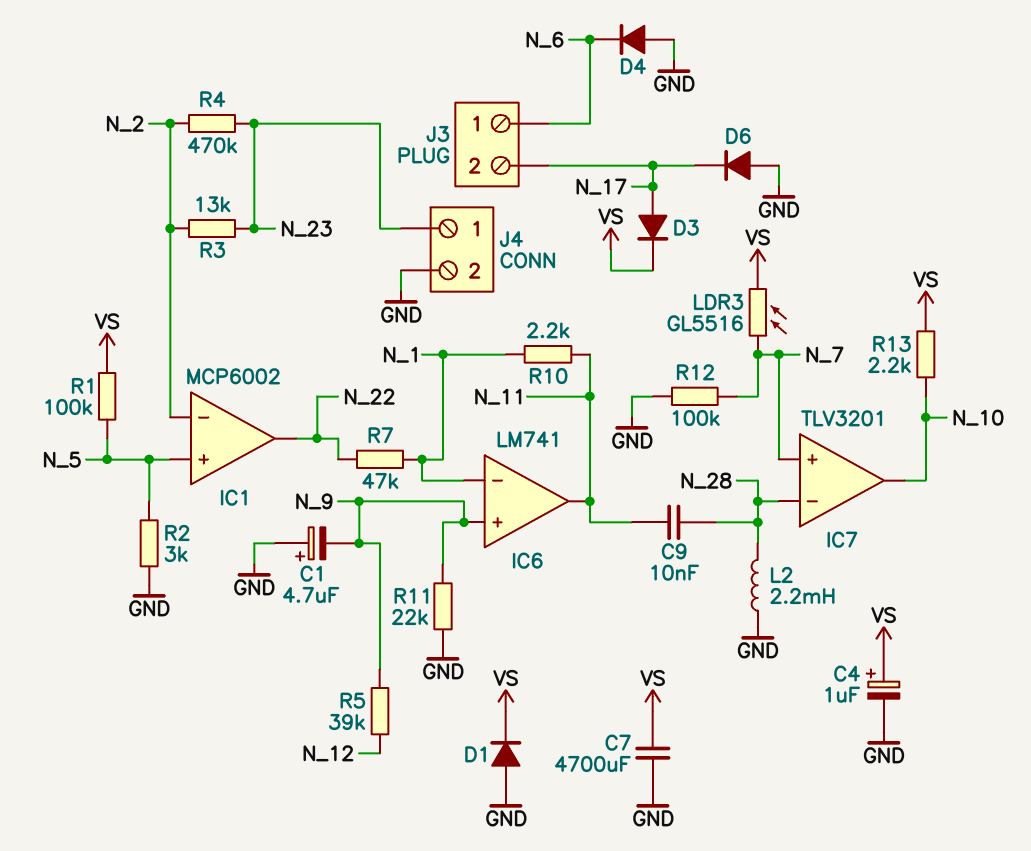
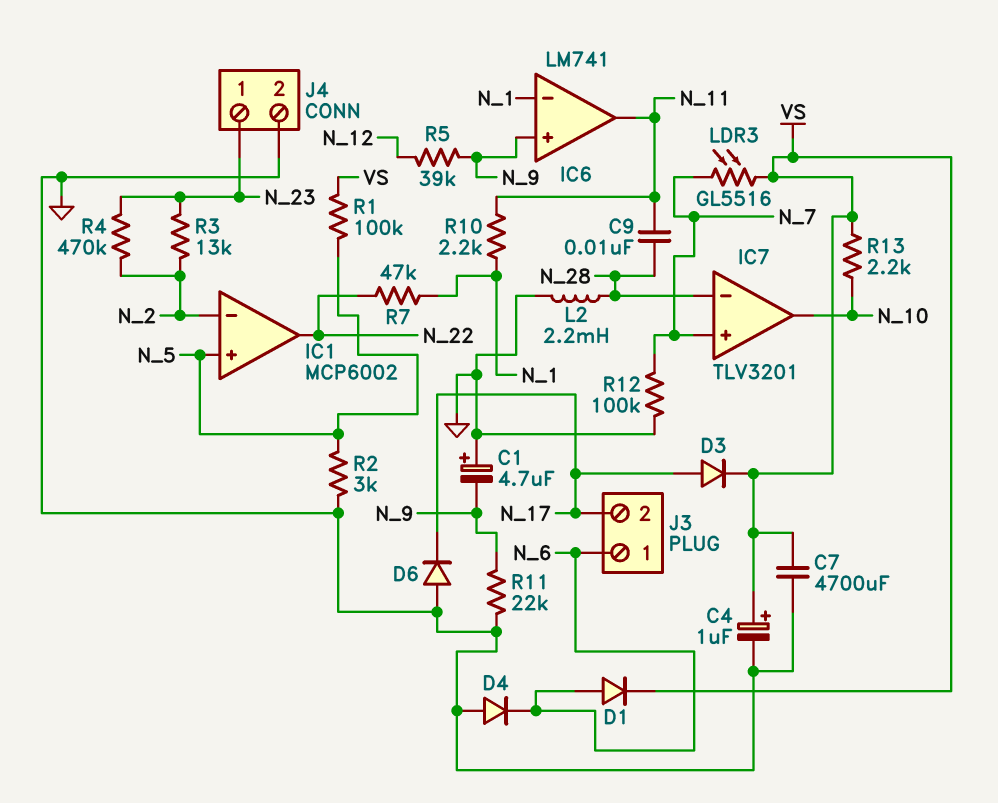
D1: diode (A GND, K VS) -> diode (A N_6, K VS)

--------------------------------------------------

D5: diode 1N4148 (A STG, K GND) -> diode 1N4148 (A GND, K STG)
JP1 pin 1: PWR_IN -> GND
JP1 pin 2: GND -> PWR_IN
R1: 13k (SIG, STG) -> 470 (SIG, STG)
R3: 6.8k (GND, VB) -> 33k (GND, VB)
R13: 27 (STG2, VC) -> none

--------------------------------------------------

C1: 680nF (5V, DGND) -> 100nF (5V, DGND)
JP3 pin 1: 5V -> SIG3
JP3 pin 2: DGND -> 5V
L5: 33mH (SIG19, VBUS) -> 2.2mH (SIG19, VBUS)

--------------------------------------------------

### What is needed
A verbatim transcription is needed of the lines above, starting at the line with "R1: 13k (SIG, STG) -> 470 (SIG, STG)" and ending at the line with "R13: 27 (STG2, VC) -> none", both included, and of nothing else.

### Exercise output
R1: 13k (SIG, STG) -> 470 (SIG, STG)
R3: 6.8k (GND, VB) -> 33k (GND, VB)
R13: 27 (STG2, VC) -> none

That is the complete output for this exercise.